EXERCISE:
Starting with the line that contains "tan 1x1 brick [274,290,306,322] -> none" and stopping after the line that contains "none -> brown", copy the entries below exactly. Include nothing else.

━━━━━━━━━━━━━━━━━━━━

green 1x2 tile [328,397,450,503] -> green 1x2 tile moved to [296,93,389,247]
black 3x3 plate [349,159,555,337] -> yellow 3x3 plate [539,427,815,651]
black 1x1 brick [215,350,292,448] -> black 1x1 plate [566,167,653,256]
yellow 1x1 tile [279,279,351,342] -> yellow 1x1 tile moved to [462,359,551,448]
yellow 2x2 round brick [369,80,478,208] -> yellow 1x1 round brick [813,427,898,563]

━━━━━━━━━━━━━━━━━━━━

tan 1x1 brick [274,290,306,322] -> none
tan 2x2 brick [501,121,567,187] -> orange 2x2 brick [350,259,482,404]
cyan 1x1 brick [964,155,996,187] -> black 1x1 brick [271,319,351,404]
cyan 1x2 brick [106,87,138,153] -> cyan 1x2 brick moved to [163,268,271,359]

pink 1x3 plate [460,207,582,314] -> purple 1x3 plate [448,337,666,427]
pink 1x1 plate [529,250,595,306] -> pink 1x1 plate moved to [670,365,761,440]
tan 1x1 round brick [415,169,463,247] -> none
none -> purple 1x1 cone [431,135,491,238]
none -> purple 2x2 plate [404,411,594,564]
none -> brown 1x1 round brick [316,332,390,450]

━━━━━━━━━━━━━━━━━━━━

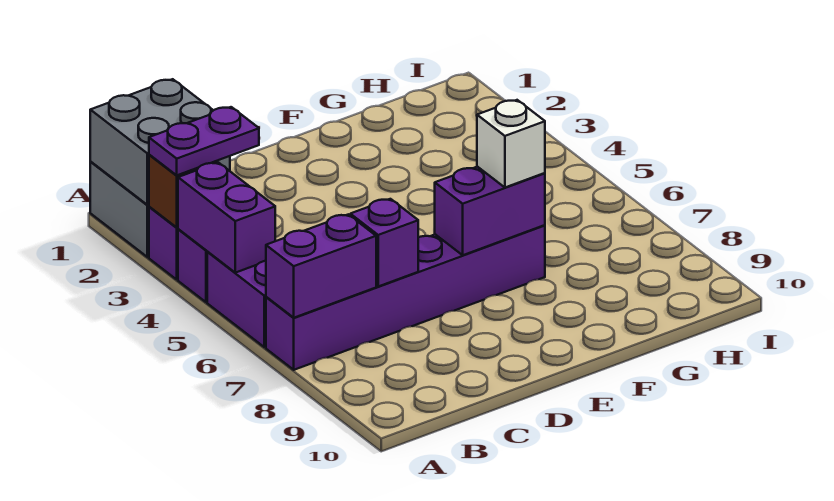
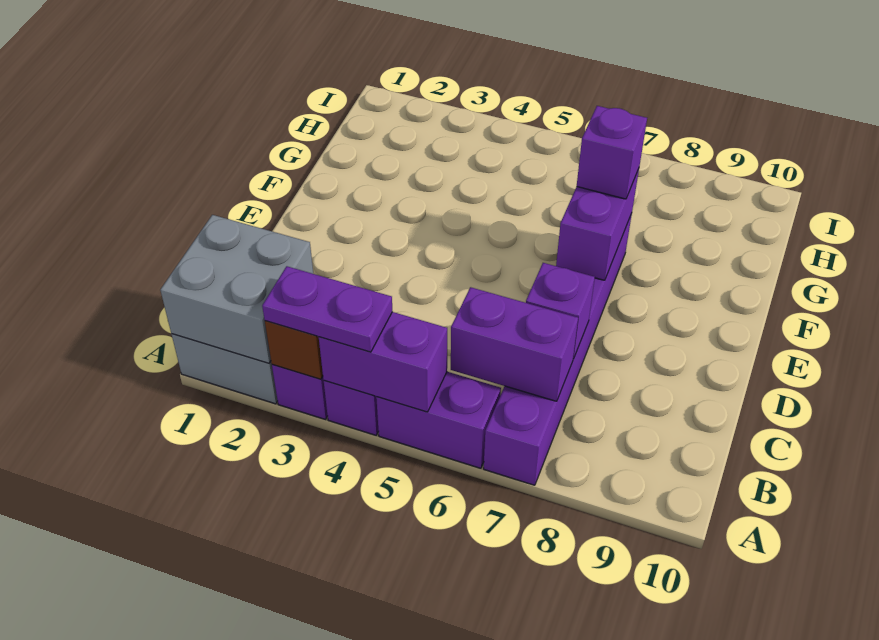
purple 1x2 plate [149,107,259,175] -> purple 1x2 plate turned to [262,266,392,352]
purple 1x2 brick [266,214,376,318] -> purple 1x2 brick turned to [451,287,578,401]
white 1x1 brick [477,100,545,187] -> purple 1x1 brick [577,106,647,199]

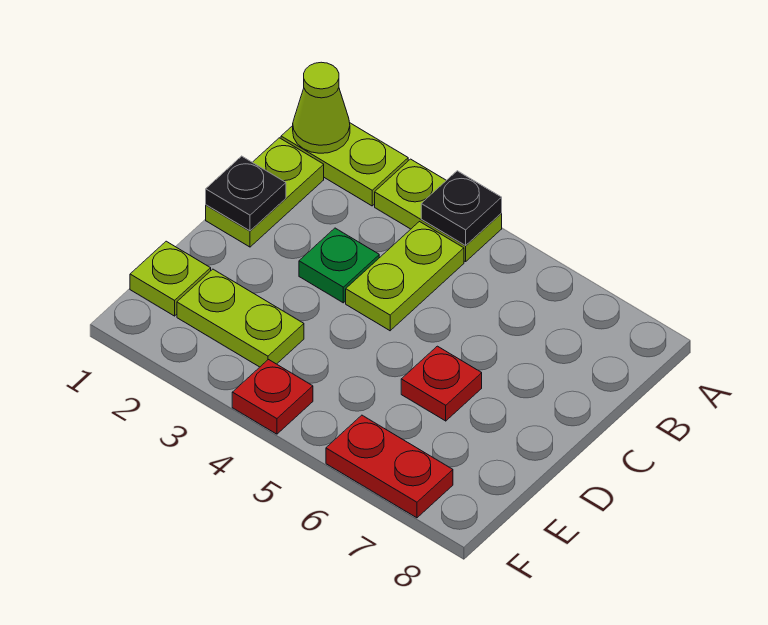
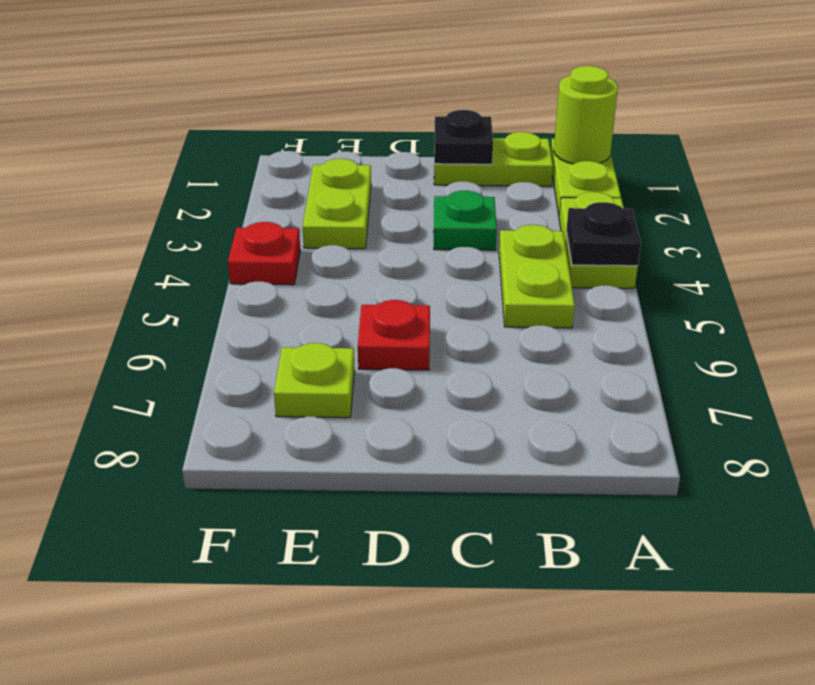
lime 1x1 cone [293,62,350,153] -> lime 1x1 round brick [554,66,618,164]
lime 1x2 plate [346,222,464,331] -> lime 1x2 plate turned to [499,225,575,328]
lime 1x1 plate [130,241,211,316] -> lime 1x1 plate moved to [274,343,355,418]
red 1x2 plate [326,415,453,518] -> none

━━━━━━━━━━━━━━━━━━━━

ANSWER TO THIS TASK:
tan 1x1 brick [274,290,306,322] -> none
tan 2x2 brick [501,121,567,187] -> orange 2x2 brick [350,259,482,404]
cyan 1x1 brick [964,155,996,187] -> black 1x1 brick [271,319,351,404]
cyan 1x2 brick [106,87,138,153] -> cyan 1x2 brick moved to [163,268,271,359]

pink 1x3 plate [460,207,582,314] -> purple 1x3 plate [448,337,666,427]
pink 1x1 plate [529,250,595,306] -> pink 1x1 plate moved to [670,365,761,440]
tan 1x1 round brick [415,169,463,247] -> none
none -> purple 1x1 cone [431,135,491,238]
none -> purple 2x2 plate [404,411,594,564]
none -> brown 1x1 round brick [316,332,390,450]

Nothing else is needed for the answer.